What you have to do.
Each line below with the string "diamond" should be copied.

Data records

..........

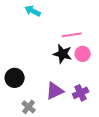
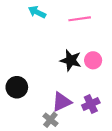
pink line: (72, 35) -> (80, 19), moved
gray cross: (29, 107) -> (50, 120), moved

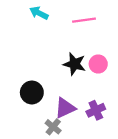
black circle: (17, 87) -> (32, 92), moved

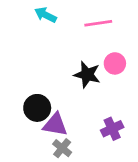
pink circle: (98, 64) -> (115, 63), moved
purple triangle: (65, 108) -> (55, 125), moved, turned 35

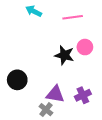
black circle: (37, 108) -> (17, 80), moved
purple triangle: (55, 125) -> (55, 94), moved

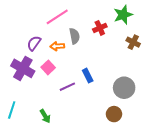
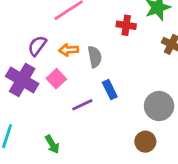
red cross: (100, 28) -> (126, 25), turned 32
gray semicircle: (74, 36) -> (95, 57), moved

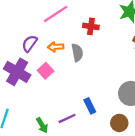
red cross: (126, 25) -> (91, 26), moved
blue rectangle: (110, 90) -> (90, 106), moved
purple line: (82, 105) -> (67, 118), moved

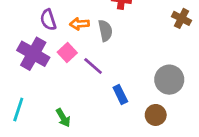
purple semicircle: (30, 43) -> (48, 20), turned -54
purple line: (67, 118) -> (93, 66), moved, turned 66

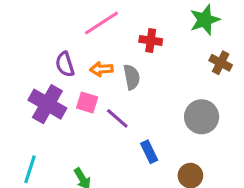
pink square: (67, 52) -> (87, 102), turned -30
gray circle: (169, 80) -> (202, 117), moved

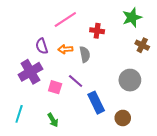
pink square: (87, 102) -> (55, 87), moved
purple cross: (47, 104) -> (30, 72), turned 30
blue rectangle: (149, 152) -> (96, 103), size x1.5

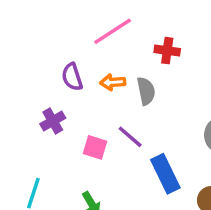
purple cross: (30, 72) -> (53, 121), size x0.6

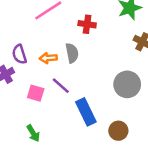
purple semicircle: (72, 77) -> (19, 54), moved
orange arrow: (113, 82) -> (48, 58), moved

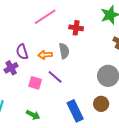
blue rectangle: (86, 112) -> (75, 111), moved
brown circle: (118, 131) -> (101, 104), moved
green arrow: (33, 133) -> (33, 115), turned -32

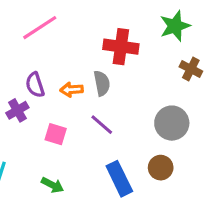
pink line: (45, 17) -> (40, 28), moved
red cross: (76, 28) -> (121, 47), size x1.5
purple line: (55, 77) -> (102, 125), moved

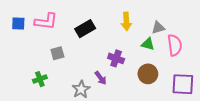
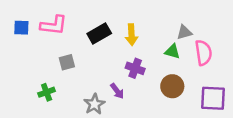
yellow arrow: (126, 21) -> (132, 35), moved

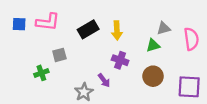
green triangle: (172, 52) -> (153, 45), turned -32
pink semicircle: (203, 53) -> (191, 39), moved
green cross: (47, 92) -> (41, 73), moved

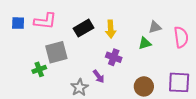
gray square: (59, 55) -> (56, 52), size x1.6
brown circle: (153, 76) -> (144, 86), moved

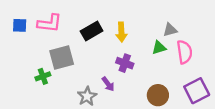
pink semicircle: (181, 37) -> (184, 52), moved
purple square: (179, 82) -> (197, 91), turned -30

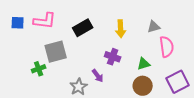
yellow arrow: (121, 32) -> (121, 29), moved
green triangle: (159, 48) -> (144, 64), moved

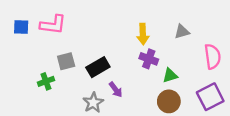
black rectangle: (83, 28) -> (98, 67), moved
pink semicircle: (167, 47) -> (213, 57), moved
gray square: (56, 52) -> (66, 61), size x0.7
purple cross: (113, 57) -> (149, 59), moved

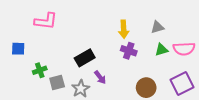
blue square: (21, 27) -> (18, 49), moved
pink semicircle: (213, 57) -> (184, 49), turned 95
gray square: (66, 61) -> (57, 82), moved
green triangle: (170, 75) -> (161, 50), moved

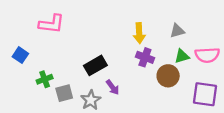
blue square: (18, 49) -> (20, 55), turned 32
purple square: (182, 84) -> (205, 94), turned 35
brown circle: (146, 88) -> (168, 76), moved

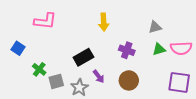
yellow arrow: (139, 33) -> (104, 22), moved
brown circle: (168, 76) -> (129, 80), moved
green cross: (45, 79) -> (39, 69), turned -32

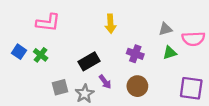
pink semicircle: (181, 48) -> (193, 39), moved
green cross: (39, 69) -> (41, 55), moved

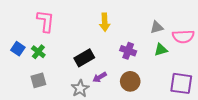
pink L-shape: (48, 23) -> (45, 21), turned -90
purple arrow: (105, 82) -> (100, 77), turned 96
gray square: (60, 87) -> (38, 80), moved

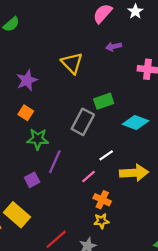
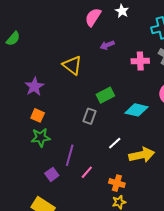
gray rectangle: (83, 122) -> (90, 116), size x0.7
green star: (38, 139) -> (41, 137), moved
pink line: (89, 177) -> (87, 172), moved

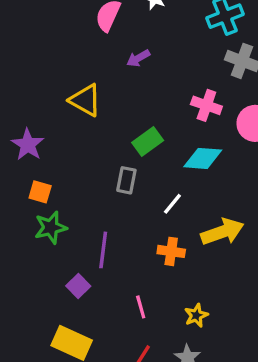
pink cross: (140, 61) -> (206, 105), moved, turned 30
white line: (115, 143) -> (172, 204), moved
pink line: (87, 172) -> (141, 307), moved, turned -48
orange cross: (117, 183) -> (171, 251), moved

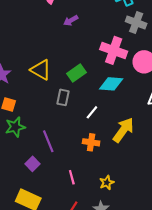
yellow triangle: (85, 100) -> (41, 70), moved
pink cross: (206, 105) -> (114, 50), size x1.4
yellow arrow: (222, 232) -> (123, 130), turned -35
purple line: (103, 250) -> (48, 141), turned -30

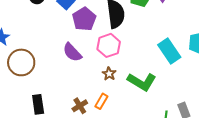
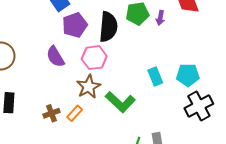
cyan rectangle: (169, 51) -> (155, 76), size x0.7
brown star: (109, 74) -> (88, 87), size x1.6

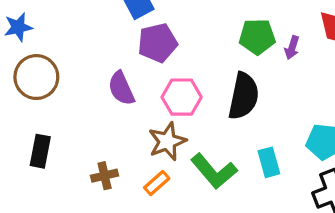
black semicircle: (108, 27) -> (244, 96), moved
cyan rectangle: (155, 76) -> (269, 162), moved
orange rectangle: (75, 113) -> (157, 183), moved

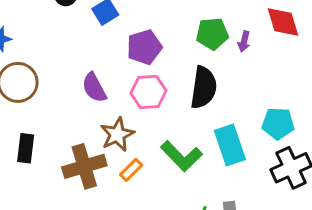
purple pentagon: (158, 43) -> (144, 47), moved
brown star: (167, 141) -> (117, 134), moved
cyan rectangle: (269, 162) -> (230, 145), size x1.5
brown cross: (105, 176) -> (84, 166), size x1.8

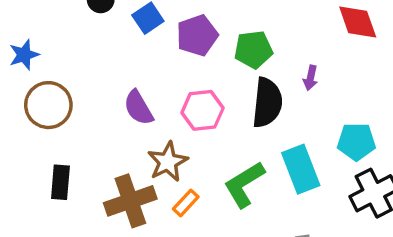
green pentagon: (212, 34) -> (253, 50), moved
purple arrow: (244, 42) -> (310, 78), moved
purple pentagon: (144, 47) -> (197, 35), moved
green L-shape: (181, 156) -> (244, 184), turned 105

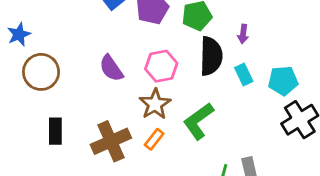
brown star: (168, 162) -> (155, 104), moved
cyan rectangle: (301, 169) -> (244, 74), moved, size x0.6

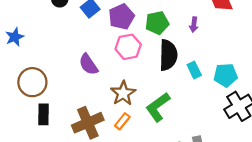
purple arrow: (243, 34) -> (194, 25), moved
pink hexagon: (161, 66) -> (128, 47), moved
brown circle: (41, 72) -> (32, 82), moved

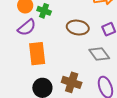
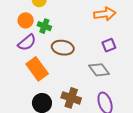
brown ellipse: (78, 28) -> (63, 48), moved
orange rectangle: (37, 54) -> (37, 69), turned -30

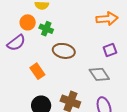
purple semicircle: (27, 43) -> (16, 43), moved
orange rectangle: (37, 69) -> (37, 71), size x0.7

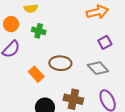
orange circle: (28, 22) -> (11, 24), moved
brown ellipse: (64, 51) -> (60, 63), moved

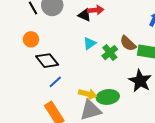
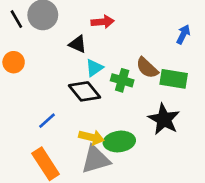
black triangle: (85, 15) -> (78, 44), moved
green cross: (110, 53) -> (122, 80), turned -35
black diamond: (47, 61) -> (85, 91), moved

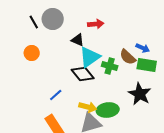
blue arrow: (183, 34) -> (143, 48), moved, turned 88
cyan triangle: (94, 68) -> (90, 57), size x1.6

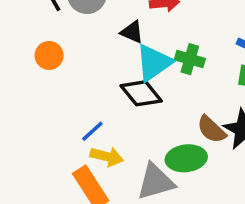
brown semicircle: (128, 57) -> (211, 129), moved
green cross: (110, 66) -> (190, 59), moved
yellow arrow: (88, 107) -> (107, 156), moved

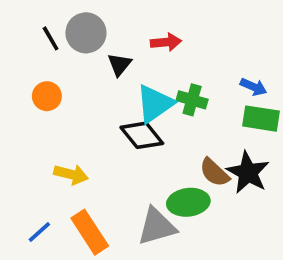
black triangle: (132, 32) -> (119, 65), moved, turned 45
blue line: (92, 131) -> (39, 232), moved
yellow arrow: (107, 156) -> (71, 174), moved

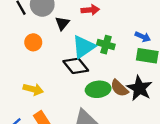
orange circle: (47, 96) -> (33, 42), moved
green ellipse: (188, 202) -> (98, 89), moved

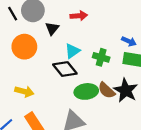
orange circle: (33, 42) -> (24, 47), size x1.5
green cross: (106, 45) -> (101, 57), moved
cyan triangle: (84, 47) -> (72, 51), size x0.7

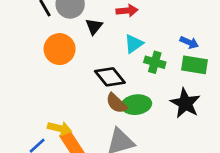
cyan triangle: (72, 51) -> (134, 44), moved
brown semicircle: (106, 90) -> (116, 103), moved
yellow arrow: (24, 91) -> (60, 128), moved

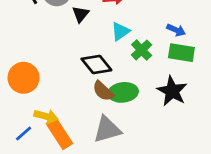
orange circle: (60, 49) -> (24, 78), moved
green cross: (155, 62) -> (142, 50), turned 30

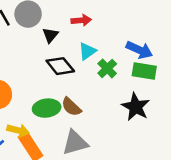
blue arrow: (176, 30) -> (139, 50), size x1.5
black diamond: (96, 65) -> (60, 66), moved
green ellipse: (123, 92) -> (47, 108), moved

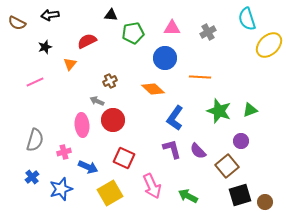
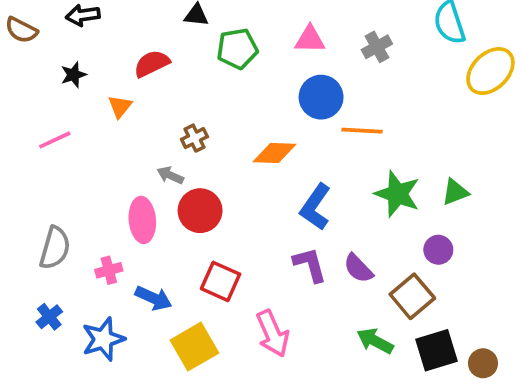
blue circle: (165, 58) -> (321, 97), moved
orange diamond: (153, 89) -> (275, 153), turned -40
green arrow: (188, 196) -> (375, 341), moved

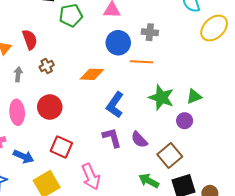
gray cross: (377, 47) -> (150, 32), moved, turned 35
red semicircle: (152, 64) -> (30, 40), moved, turned 96
gray arrow: (170, 175) -> (18, 74), moved, turned 72
purple circle: (438, 250) -> (185, 121), moved

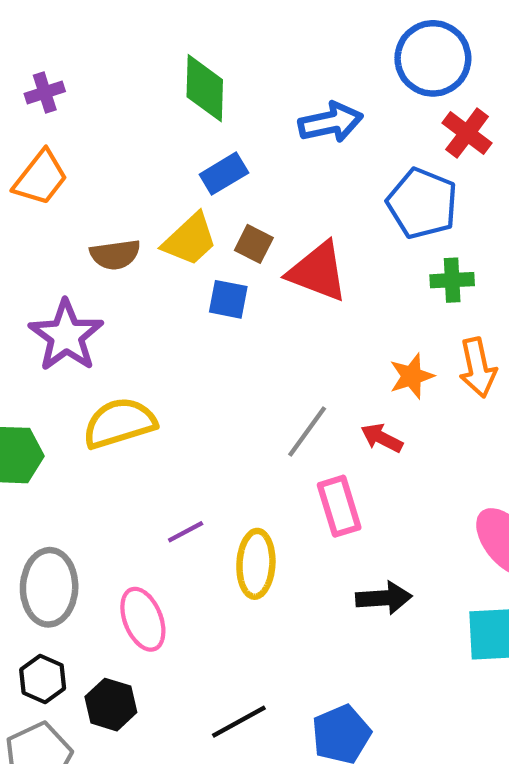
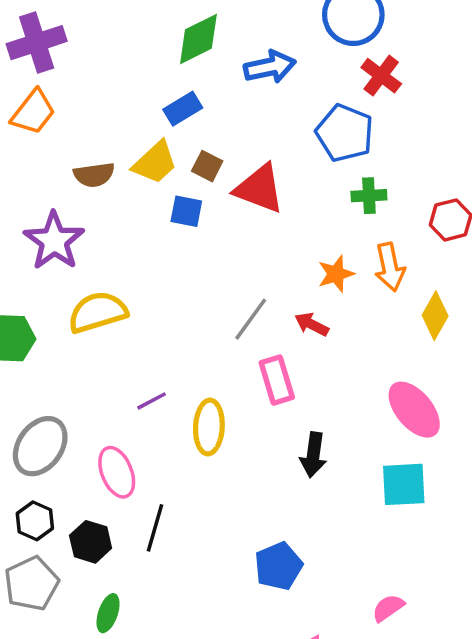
green diamond: (205, 88) -> (198, 39), moved, turned 62
purple cross: (45, 92) -> (37, 43), size x1.8
gray ellipse: (49, 587) -> (40, 446), turned 34
black arrow: (384, 598) -> (313, 455), turned 102
black line: (239, 722) -> (155, 528), moved, turned -45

..........

Output of the exercise.
black diamond: (47, 61) -> (85, 91), moved
black diamond: (96, 65) -> (60, 66), moved
orange diamond: (153, 89) -> (275, 153), turned -40
green diamond: (205, 88) -> (198, 39), moved, turned 62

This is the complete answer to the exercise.